## WORK ORDER
Write out again, please, the records below from the first line to the line holding "RELAY1 pin VCC: 3V3 -> GND", inclusive, and nothing else.

## PROVIDED RECORDS
--------------------
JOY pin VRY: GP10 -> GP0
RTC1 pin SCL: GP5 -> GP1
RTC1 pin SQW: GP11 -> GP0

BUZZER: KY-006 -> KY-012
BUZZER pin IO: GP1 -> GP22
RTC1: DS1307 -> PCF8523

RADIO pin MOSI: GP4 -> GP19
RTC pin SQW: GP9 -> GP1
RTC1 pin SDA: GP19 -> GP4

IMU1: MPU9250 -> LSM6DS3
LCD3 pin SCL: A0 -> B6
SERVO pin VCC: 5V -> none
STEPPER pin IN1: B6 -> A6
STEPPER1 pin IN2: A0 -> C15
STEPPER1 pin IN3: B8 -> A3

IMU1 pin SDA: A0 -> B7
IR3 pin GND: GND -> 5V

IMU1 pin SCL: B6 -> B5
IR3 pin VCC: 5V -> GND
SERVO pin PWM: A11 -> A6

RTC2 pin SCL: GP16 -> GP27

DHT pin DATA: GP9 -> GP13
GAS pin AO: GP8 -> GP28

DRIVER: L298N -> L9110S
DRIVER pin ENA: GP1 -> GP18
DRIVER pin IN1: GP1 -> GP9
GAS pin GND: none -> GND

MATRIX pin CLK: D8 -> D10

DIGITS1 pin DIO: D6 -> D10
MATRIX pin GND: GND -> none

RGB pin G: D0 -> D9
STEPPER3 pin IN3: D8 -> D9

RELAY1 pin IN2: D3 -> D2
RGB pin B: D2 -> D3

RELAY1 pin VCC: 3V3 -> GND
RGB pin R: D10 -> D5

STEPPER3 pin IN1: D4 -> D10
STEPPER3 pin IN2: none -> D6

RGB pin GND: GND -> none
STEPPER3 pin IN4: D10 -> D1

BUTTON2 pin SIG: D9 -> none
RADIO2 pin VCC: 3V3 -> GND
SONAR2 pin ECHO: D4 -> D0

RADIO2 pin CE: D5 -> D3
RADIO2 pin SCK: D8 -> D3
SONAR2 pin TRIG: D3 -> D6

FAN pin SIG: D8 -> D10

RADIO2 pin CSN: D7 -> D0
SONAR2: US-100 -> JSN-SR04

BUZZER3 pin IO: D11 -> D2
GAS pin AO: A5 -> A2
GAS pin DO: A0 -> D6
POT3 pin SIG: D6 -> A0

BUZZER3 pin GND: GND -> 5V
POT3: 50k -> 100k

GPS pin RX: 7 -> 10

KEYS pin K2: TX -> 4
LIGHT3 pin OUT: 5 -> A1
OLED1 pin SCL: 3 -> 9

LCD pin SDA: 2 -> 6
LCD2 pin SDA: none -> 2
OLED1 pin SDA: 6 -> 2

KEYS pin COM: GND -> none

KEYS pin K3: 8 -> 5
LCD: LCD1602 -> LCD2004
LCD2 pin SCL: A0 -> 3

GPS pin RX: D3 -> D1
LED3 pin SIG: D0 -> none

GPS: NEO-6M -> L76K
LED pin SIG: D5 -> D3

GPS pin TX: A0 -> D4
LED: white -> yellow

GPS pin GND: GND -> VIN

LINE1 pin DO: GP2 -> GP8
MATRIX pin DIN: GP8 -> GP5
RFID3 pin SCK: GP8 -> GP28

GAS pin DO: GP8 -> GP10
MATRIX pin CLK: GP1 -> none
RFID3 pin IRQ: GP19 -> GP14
--------------------
## TASK RESPONSE
JOY pin VRY: GP10 -> GP0
RTC1 pin SCL: GP5 -> GP1
RTC1 pin SQW: GP11 -> GP0

BUZZER: KY-006 -> KY-012
BUZZER pin IO: GP1 -> GP22
RTC1: DS1307 -> PCF8523

RADIO pin MOSI: GP4 -> GP19
RTC pin SQW: GP9 -> GP1
RTC1 pin SDA: GP19 -> GP4

IMU1: MPU9250 -> LSM6DS3
LCD3 pin SCL: A0 -> B6
SERVO pin VCC: 5V -> none
STEPPER pin IN1: B6 -> A6
STEPPER1 pin IN2: A0 -> C15
STEPPER1 pin IN3: B8 -> A3

IMU1 pin SDA: A0 -> B7
IR3 pin GND: GND -> 5V

IMU1 pin SCL: B6 -> B5
IR3 pin VCC: 5V -> GND
SERVO pin PWM: A11 -> A6

RTC2 pin SCL: GP16 -> GP27

DHT pin DATA: GP9 -> GP13
GAS pin AO: GP8 -> GP28

DRIVER: L298N -> L9110S
DRIVER pin ENA: GP1 -> GP18
DRIVER pin IN1: GP1 -> GP9
GAS pin GND: none -> GND

MATRIX pin CLK: D8 -> D10

DIGITS1 pin DIO: D6 -> D10
MATRIX pin GND: GND -> none

RGB pin G: D0 -> D9
STEPPER3 pin IN3: D8 -> D9

RELAY1 pin IN2: D3 -> D2
RGB pin B: D2 -> D3

RELAY1 pin VCC: 3V3 -> GND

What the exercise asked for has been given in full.